BRIEF:
Locate the line containing "OLED1 pin SDA: D5 -> D7", then please write out that line and all the lines below it in the entries exactly.

Revision tracking records:
=-=-=-=-=

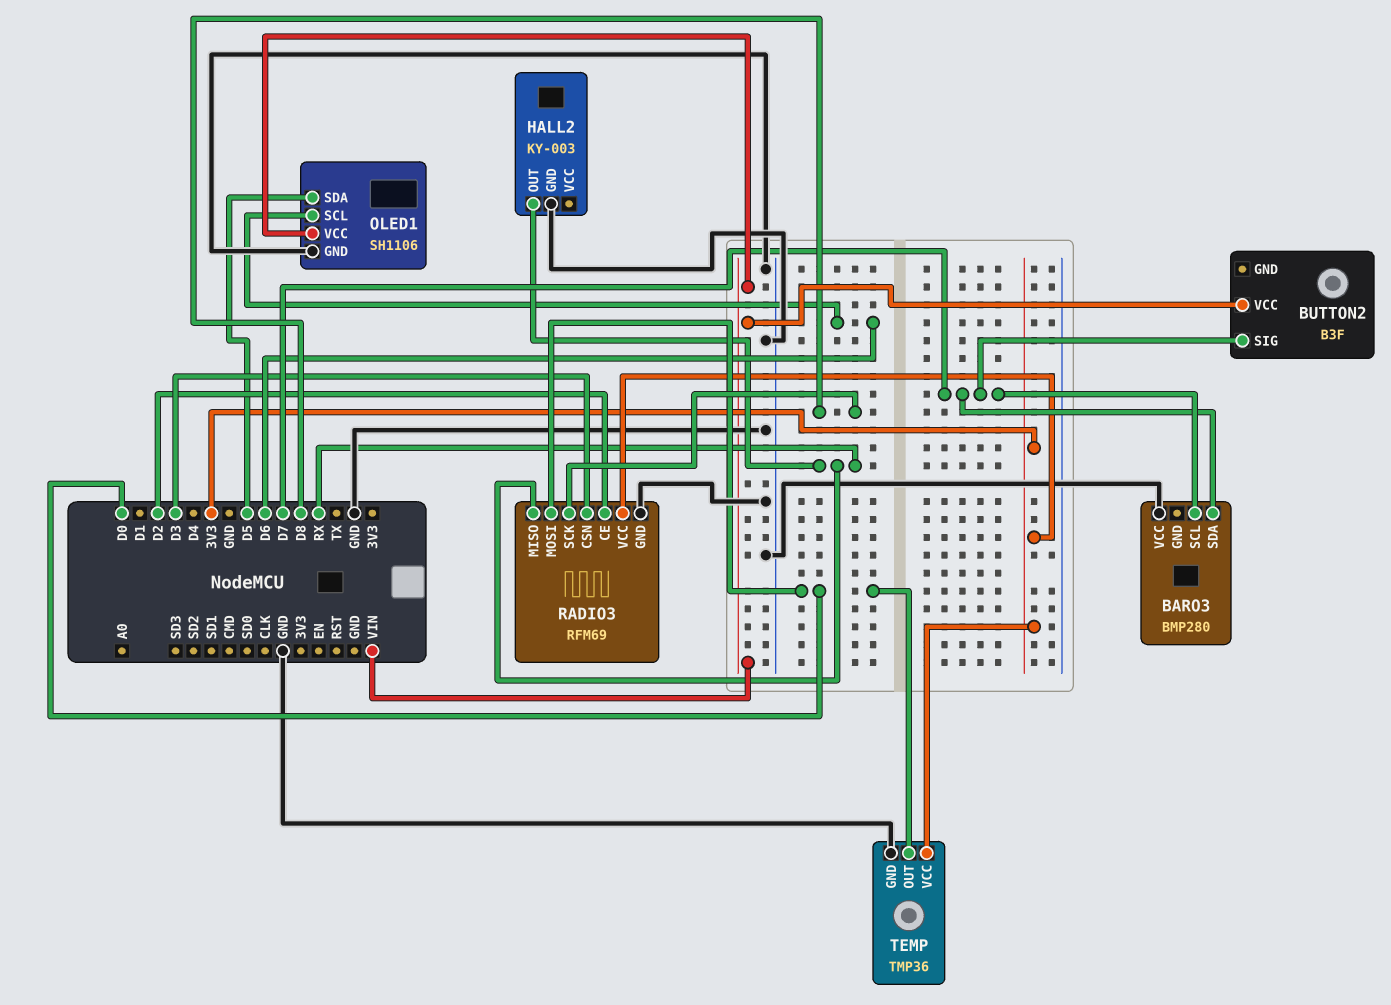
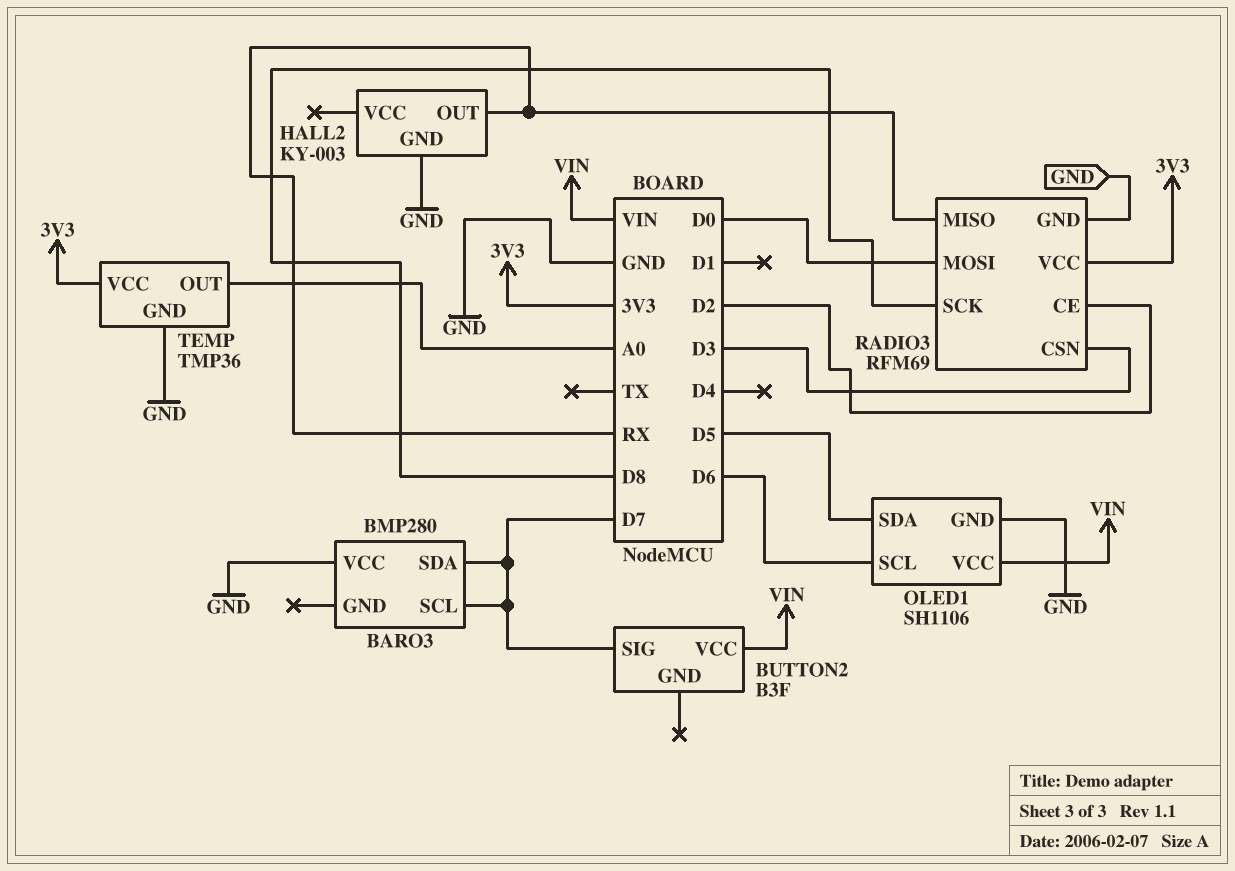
TEMP pin OUT: D0 -> A0

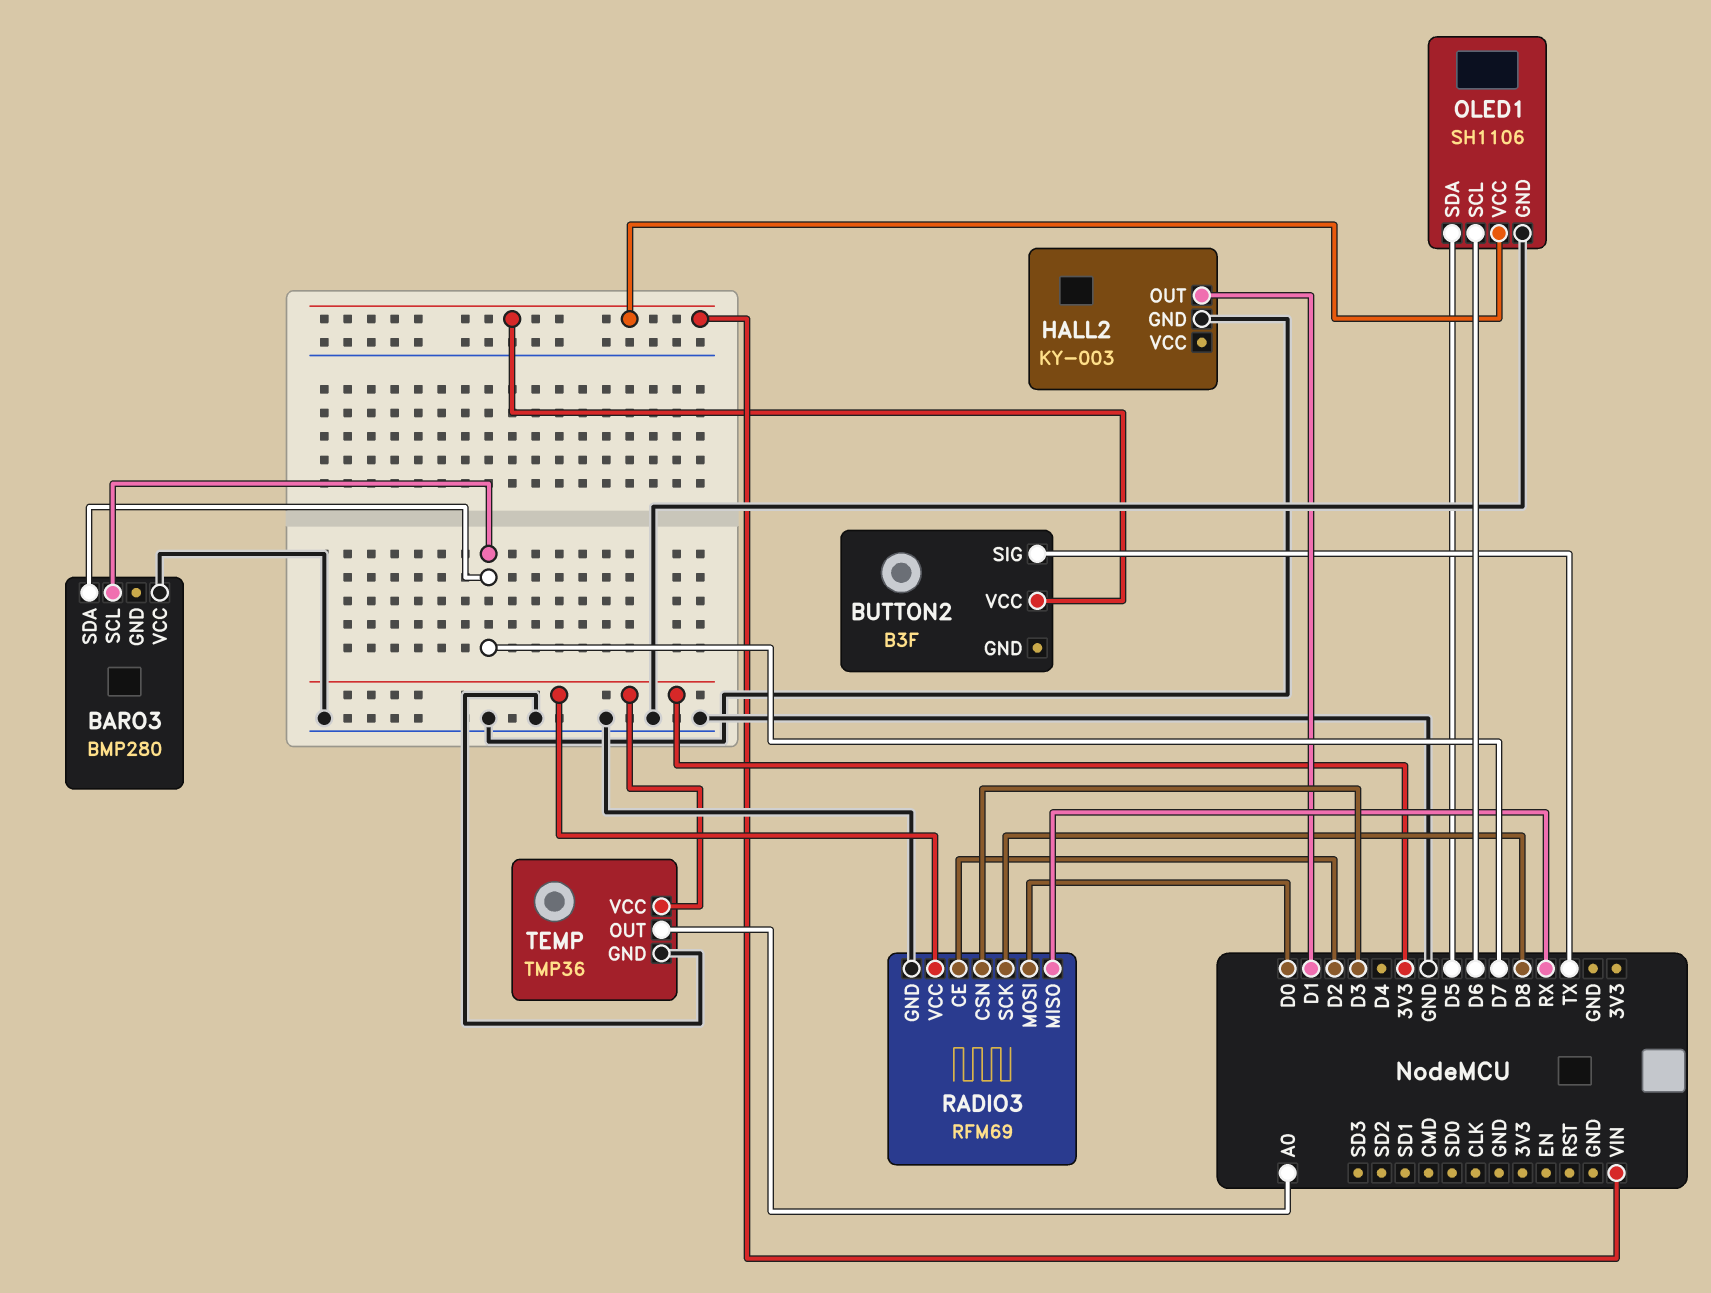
BUTTON2 pin SIG: D7 -> TX
HALL2 pin OUT: RX -> D1

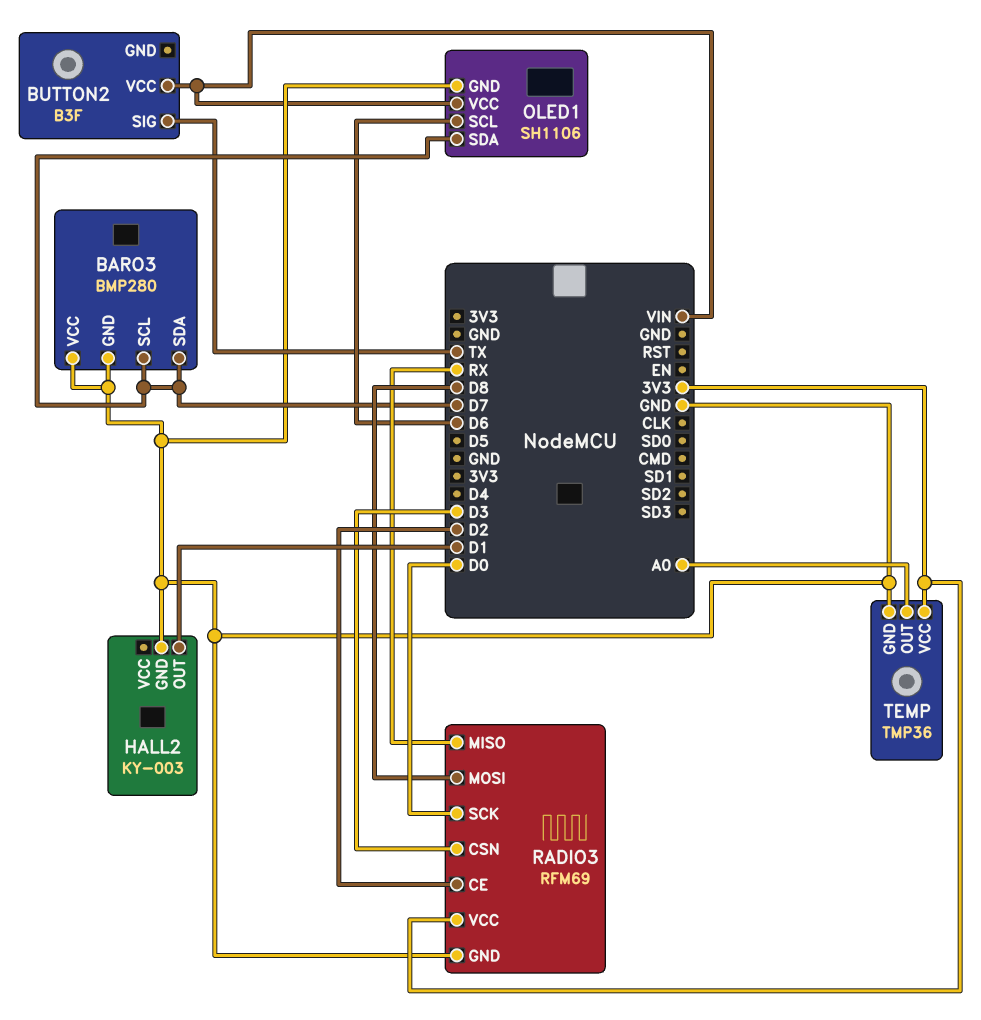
BARO3 pin GND: none -> GND
OLED1 pin SDA: D5 -> D7
RADIO3 pin MOSI: D0 -> D8
RADIO3 pin SCK: D8 -> D0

=-=-=-=-=

RESPONSE:
OLED1 pin SDA: D5 -> D7
RADIO3 pin MOSI: D0 -> D8
RADIO3 pin SCK: D8 -> D0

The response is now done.